Version difference data –
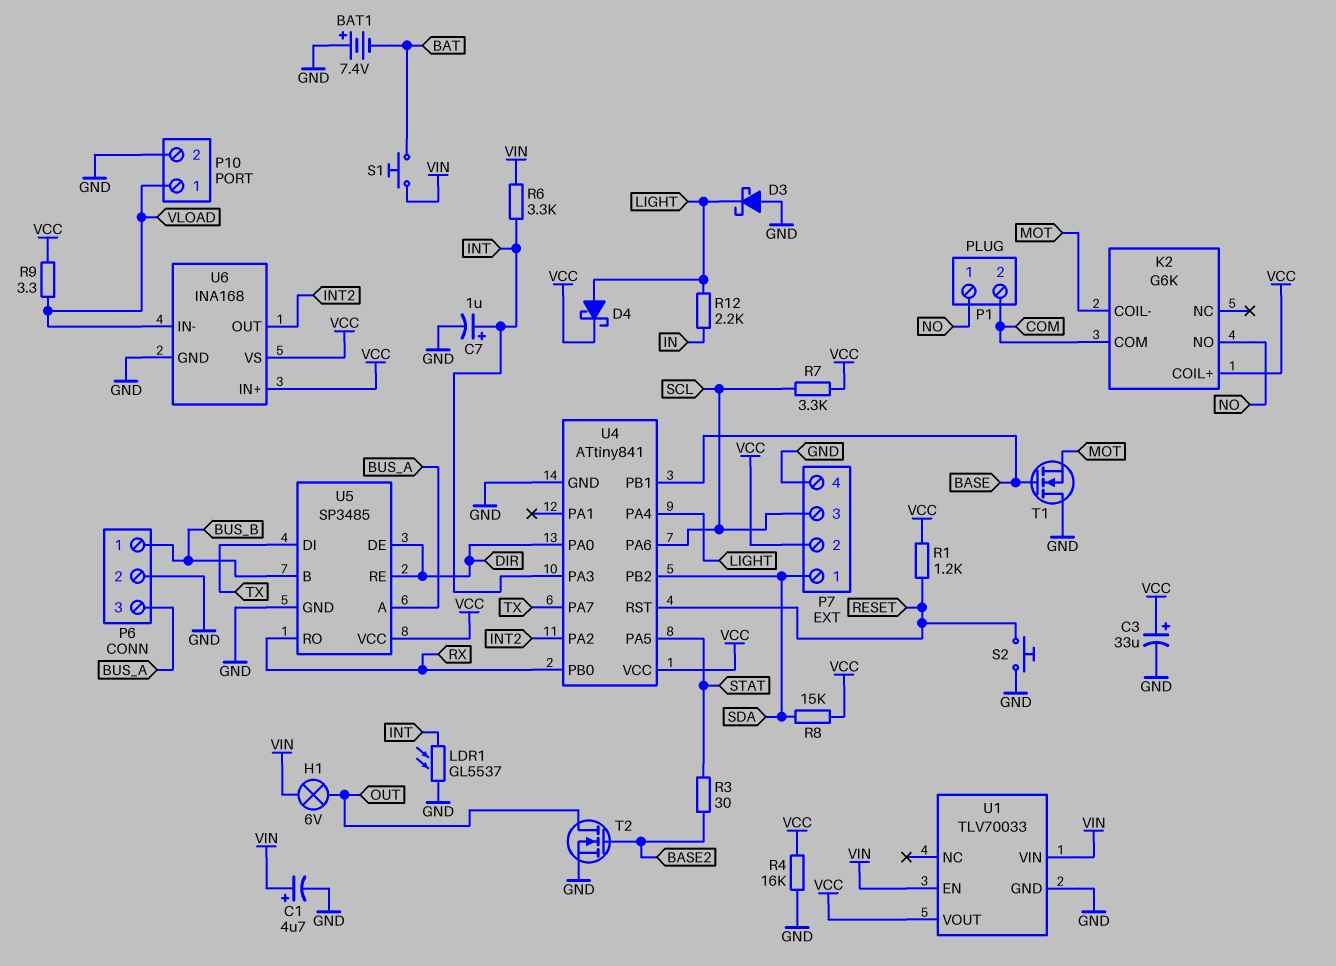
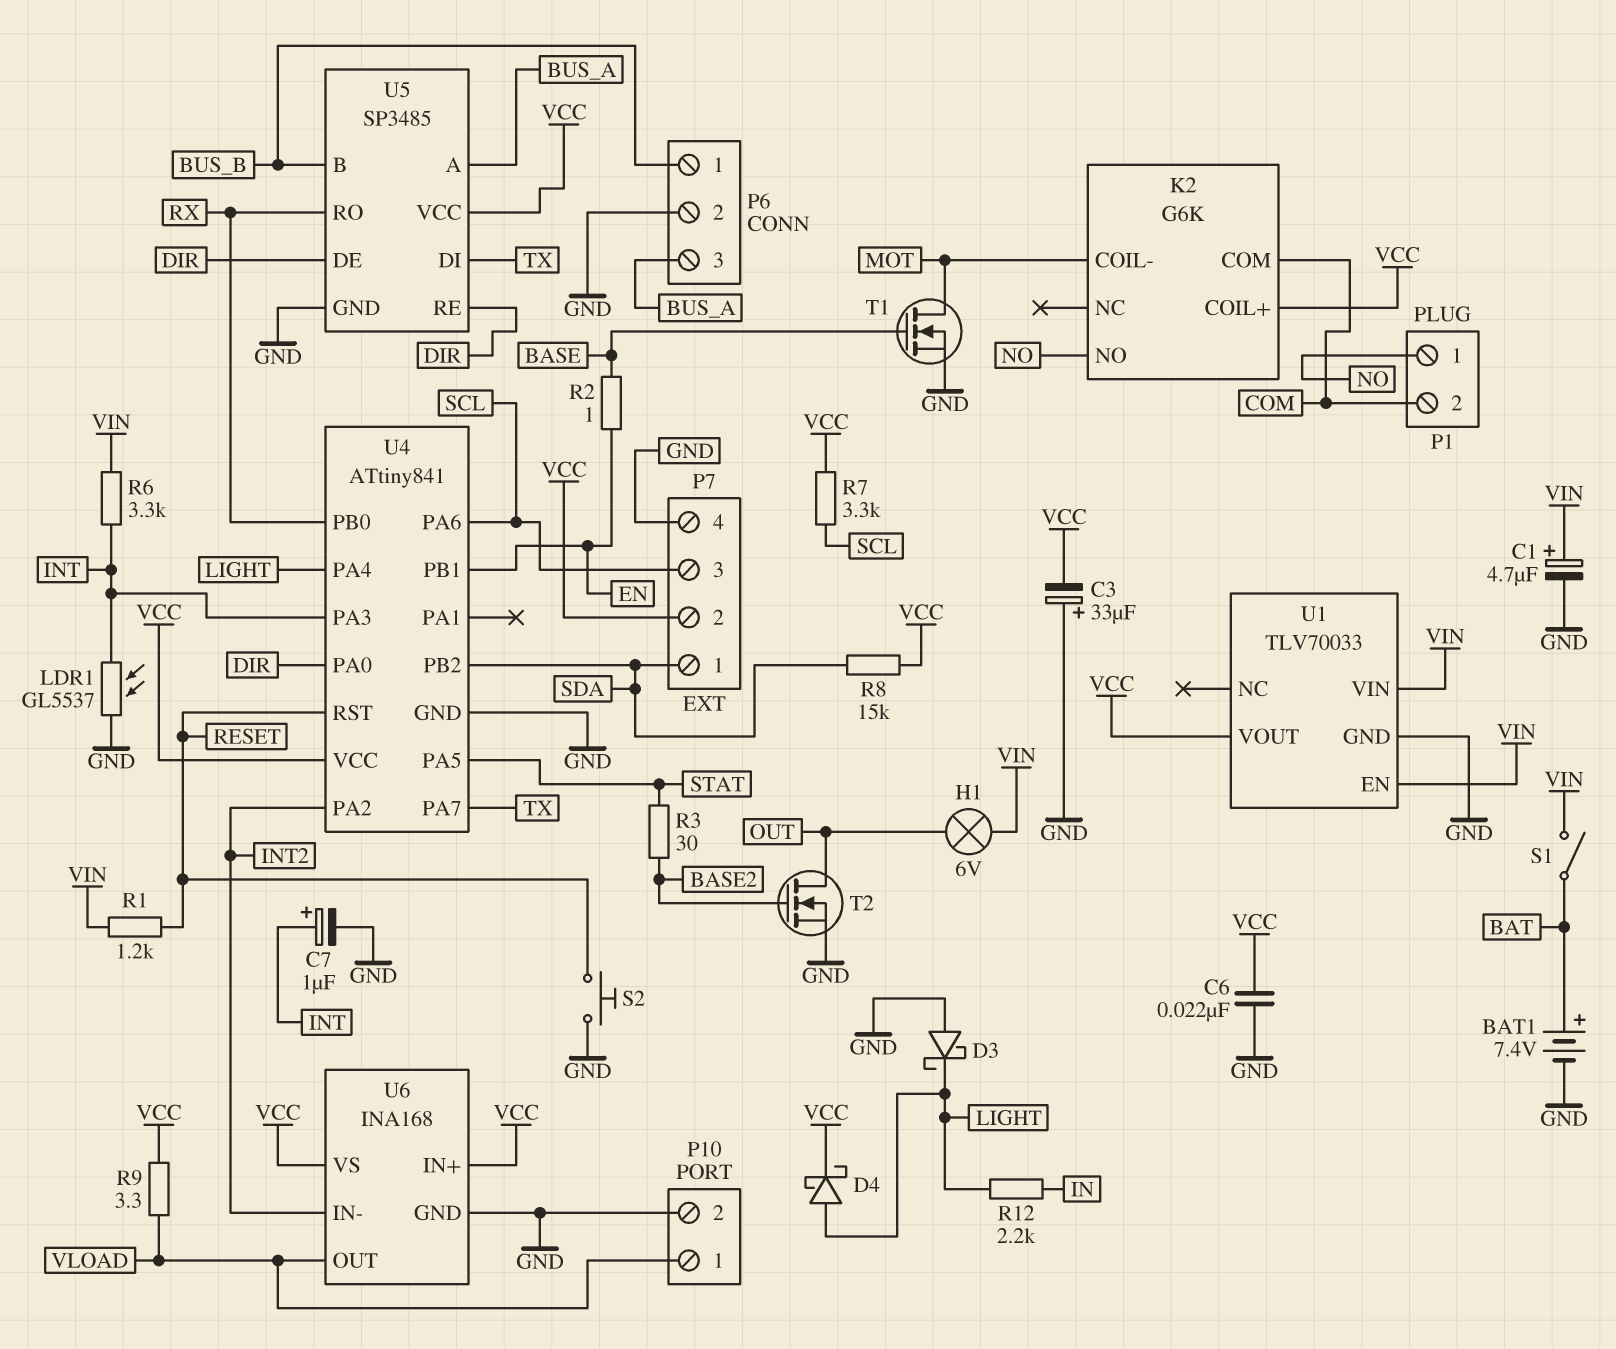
BAT1: 7.4V (plus GND, minus BAT) -> 7.4V (plus BAT, minus GND)
C3: 33uF (plus VCC, minus GND) -> 33uF (plus GND, minus VCC)
C6: none -> 22nF (GND, VCC)
R1: 1.2k (RESET, VCC) -> 1.2k (RESET, VIN)
R2: none -> 1 (BASE, EN)
R4: 16k (GND, VCC) -> none
S1: button (BAT, VIN) -> switch (BAT, VIN)
T1: NMOS (G BASE, D GND, S MOT) -> NMOS (G BASE, D MOT, S GND)
U4 pin PB1: BASE -> EN
U6 pin IN-: VLOAD -> INT2
U6 pin OUT: INT2 -> VLOAD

What is expected –
What's needed is an exact copy of every entry, minus the pictures.

Answer box –
BAT1: 7.4V (plus GND, minus BAT) -> 7.4V (plus BAT, minus GND)
C3: 33uF (plus VCC, minus GND) -> 33uF (plus GND, minus VCC)
C6: none -> 22nF (GND, VCC)
R1: 1.2k (RESET, VCC) -> 1.2k (RESET, VIN)
R2: none -> 1 (BASE, EN)
R4: 16k (GND, VCC) -> none
S1: button (BAT, VIN) -> switch (BAT, VIN)
T1: NMOS (G BASE, D GND, S MOT) -> NMOS (G BASE, D MOT, S GND)
U4 pin PB1: BASE -> EN
U6 pin IN-: VLOAD -> INT2
U6 pin OUT: INT2 -> VLOAD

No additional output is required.